**EXERCISE REQUIREMENTS**. Only the lines from the one containing "C109: 15pF (GND, VOL3) -> 12pF (GND, VOL3)" through the end of the data below should be copied, each exactly as written and with both ends kept.

═════ DATA PROVIDED ═════

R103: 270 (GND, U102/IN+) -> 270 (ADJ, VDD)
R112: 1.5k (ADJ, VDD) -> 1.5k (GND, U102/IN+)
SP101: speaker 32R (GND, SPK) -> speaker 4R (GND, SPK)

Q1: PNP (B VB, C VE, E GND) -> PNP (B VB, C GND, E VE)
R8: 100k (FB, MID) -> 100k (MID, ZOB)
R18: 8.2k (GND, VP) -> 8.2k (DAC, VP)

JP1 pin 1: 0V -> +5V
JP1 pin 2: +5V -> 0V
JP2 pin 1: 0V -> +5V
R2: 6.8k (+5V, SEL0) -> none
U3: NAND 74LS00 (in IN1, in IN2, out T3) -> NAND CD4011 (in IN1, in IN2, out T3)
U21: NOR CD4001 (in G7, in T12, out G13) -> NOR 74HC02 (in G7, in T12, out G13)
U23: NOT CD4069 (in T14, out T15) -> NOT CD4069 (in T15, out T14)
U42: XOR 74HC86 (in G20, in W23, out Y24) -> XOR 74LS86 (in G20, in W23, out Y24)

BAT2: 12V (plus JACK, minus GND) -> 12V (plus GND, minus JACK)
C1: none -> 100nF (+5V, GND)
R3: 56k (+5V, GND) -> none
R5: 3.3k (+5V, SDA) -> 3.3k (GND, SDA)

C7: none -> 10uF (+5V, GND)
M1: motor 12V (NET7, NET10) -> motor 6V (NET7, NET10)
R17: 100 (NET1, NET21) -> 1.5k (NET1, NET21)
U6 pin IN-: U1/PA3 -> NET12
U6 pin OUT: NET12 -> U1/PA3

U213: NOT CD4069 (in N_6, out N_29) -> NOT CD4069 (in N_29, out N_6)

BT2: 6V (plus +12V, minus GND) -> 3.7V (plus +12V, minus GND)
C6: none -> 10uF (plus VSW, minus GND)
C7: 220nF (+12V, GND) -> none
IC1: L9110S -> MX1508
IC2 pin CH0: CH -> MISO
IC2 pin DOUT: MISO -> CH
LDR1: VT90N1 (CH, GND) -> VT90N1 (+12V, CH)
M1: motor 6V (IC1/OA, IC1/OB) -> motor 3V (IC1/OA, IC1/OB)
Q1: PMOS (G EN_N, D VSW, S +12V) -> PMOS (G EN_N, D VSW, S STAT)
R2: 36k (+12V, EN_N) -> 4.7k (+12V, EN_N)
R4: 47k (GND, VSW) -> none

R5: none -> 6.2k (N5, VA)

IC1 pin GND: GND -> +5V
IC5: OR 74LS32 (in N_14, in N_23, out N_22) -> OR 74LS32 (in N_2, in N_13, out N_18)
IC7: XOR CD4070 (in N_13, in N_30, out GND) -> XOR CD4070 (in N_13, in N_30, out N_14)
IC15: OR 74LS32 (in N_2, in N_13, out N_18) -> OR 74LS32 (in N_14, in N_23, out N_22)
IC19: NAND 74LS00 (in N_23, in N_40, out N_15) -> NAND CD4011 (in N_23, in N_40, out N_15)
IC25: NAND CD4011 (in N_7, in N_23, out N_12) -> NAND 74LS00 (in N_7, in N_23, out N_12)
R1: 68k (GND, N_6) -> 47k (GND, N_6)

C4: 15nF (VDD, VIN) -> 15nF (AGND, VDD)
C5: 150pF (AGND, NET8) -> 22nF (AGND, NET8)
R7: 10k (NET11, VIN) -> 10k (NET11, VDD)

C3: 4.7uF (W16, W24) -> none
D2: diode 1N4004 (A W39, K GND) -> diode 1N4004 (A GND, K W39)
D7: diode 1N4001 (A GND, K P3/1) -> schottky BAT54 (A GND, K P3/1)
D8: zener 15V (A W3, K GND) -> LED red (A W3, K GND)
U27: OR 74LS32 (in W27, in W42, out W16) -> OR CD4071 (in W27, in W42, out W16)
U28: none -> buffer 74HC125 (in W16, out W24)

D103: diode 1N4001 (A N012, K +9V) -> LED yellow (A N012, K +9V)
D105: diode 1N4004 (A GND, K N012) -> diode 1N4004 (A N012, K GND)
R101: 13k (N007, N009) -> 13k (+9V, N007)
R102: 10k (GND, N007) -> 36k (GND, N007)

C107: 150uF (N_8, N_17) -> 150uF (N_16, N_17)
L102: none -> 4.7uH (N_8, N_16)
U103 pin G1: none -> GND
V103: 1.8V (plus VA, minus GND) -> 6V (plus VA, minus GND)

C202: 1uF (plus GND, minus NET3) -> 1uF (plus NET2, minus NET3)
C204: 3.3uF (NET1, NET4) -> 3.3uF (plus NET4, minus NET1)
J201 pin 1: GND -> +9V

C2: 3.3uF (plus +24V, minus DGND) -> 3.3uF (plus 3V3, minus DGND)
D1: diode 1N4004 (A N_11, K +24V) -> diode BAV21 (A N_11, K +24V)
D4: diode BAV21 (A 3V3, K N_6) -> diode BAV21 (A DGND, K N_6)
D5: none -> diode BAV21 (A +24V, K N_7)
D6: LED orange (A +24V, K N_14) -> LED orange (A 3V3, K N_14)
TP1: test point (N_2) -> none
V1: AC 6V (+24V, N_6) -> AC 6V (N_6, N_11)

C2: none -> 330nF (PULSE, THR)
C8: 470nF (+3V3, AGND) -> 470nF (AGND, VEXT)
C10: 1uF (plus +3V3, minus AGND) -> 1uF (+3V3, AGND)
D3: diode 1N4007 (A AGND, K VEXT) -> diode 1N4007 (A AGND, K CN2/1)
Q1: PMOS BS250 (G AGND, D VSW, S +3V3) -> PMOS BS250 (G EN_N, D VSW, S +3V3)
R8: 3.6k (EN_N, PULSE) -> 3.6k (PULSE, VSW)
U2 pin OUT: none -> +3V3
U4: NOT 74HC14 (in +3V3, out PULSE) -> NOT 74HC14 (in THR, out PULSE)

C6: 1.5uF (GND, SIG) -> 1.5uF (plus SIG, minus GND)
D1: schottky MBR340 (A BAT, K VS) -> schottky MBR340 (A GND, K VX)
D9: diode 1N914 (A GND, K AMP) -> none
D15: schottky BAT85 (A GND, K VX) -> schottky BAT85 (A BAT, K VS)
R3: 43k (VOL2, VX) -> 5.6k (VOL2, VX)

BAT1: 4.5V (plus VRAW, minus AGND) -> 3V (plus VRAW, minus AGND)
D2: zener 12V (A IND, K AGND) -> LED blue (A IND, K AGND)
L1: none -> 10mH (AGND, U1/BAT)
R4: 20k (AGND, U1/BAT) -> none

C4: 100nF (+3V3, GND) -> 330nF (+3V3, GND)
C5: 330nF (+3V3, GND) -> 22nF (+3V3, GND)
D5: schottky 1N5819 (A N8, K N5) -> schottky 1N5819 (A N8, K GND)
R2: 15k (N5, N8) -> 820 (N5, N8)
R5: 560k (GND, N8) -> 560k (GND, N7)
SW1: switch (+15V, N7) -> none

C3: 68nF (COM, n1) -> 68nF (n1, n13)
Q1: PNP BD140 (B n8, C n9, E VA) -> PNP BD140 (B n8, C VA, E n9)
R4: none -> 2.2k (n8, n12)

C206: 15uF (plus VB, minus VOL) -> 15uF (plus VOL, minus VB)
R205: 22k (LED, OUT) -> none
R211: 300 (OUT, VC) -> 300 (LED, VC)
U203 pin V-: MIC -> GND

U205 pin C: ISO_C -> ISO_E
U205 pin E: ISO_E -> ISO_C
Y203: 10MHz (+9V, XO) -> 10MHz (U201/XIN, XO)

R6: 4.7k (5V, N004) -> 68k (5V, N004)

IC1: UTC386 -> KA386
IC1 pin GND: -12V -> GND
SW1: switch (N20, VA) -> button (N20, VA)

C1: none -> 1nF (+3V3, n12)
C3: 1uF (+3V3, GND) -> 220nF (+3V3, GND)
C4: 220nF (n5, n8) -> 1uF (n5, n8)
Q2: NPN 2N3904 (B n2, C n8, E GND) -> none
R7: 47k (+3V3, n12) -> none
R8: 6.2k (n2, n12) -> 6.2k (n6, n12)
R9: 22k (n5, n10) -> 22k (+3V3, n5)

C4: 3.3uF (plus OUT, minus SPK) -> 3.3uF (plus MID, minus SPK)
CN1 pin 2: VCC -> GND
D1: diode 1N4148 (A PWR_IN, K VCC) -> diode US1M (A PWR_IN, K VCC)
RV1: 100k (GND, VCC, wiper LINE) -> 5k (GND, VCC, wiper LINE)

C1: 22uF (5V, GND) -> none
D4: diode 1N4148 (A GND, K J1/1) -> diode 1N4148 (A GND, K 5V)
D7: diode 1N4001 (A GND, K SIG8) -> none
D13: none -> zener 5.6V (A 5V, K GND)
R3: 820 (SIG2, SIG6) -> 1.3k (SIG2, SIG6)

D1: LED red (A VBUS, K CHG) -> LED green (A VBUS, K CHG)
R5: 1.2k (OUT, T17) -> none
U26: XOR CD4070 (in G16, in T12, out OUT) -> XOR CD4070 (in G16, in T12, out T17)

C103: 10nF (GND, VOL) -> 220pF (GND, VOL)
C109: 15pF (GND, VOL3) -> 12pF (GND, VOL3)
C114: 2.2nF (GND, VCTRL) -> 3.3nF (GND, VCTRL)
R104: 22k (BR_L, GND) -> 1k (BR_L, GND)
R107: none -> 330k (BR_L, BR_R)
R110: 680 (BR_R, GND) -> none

═════

**SOLUTION TO THIS EXERCISE**.
C109: 15pF (GND, VOL3) -> 12pF (GND, VOL3)
C114: 2.2nF (GND, VCTRL) -> 3.3nF (GND, VCTRL)
R104: 22k (BR_L, GND) -> 1k (BR_L, GND)
R107: none -> 330k (BR_L, BR_R)
R110: 680 (BR_R, GND) -> none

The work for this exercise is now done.